Job: Reproduce the data below exactly as written. Pictures do not belong in the copy.

Source data:
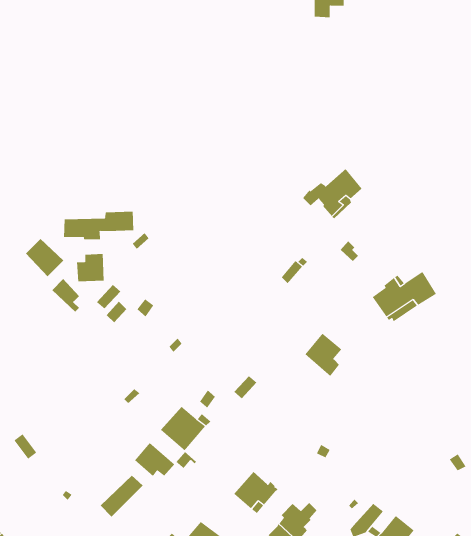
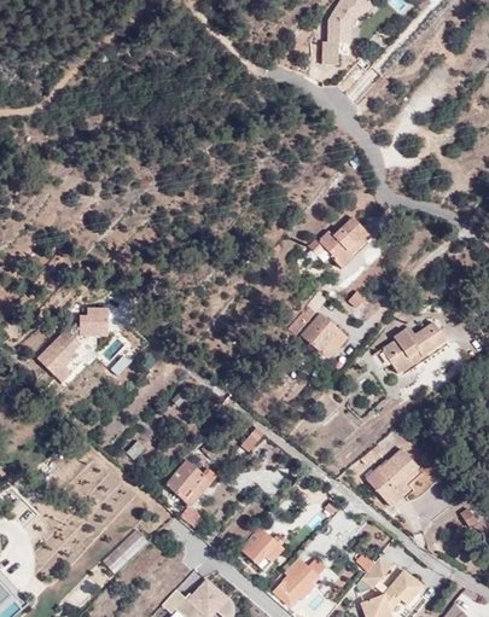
building: [63,211,134,240] -> none
building: [25,238,64,277] -> [37,342,77,382]
building: [304,333,342,377] -> [301,314,339,359]
building: none -> [366,450,421,507]
building: [134,442,175,477] -> none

Response area:
building: [63,211,134,240] -> none
building: [25,238,64,277] -> [37,342,77,382]
building: [304,333,342,377] -> [301,314,339,359]
building: none -> [366,450,421,507]
building: [134,442,175,477] -> none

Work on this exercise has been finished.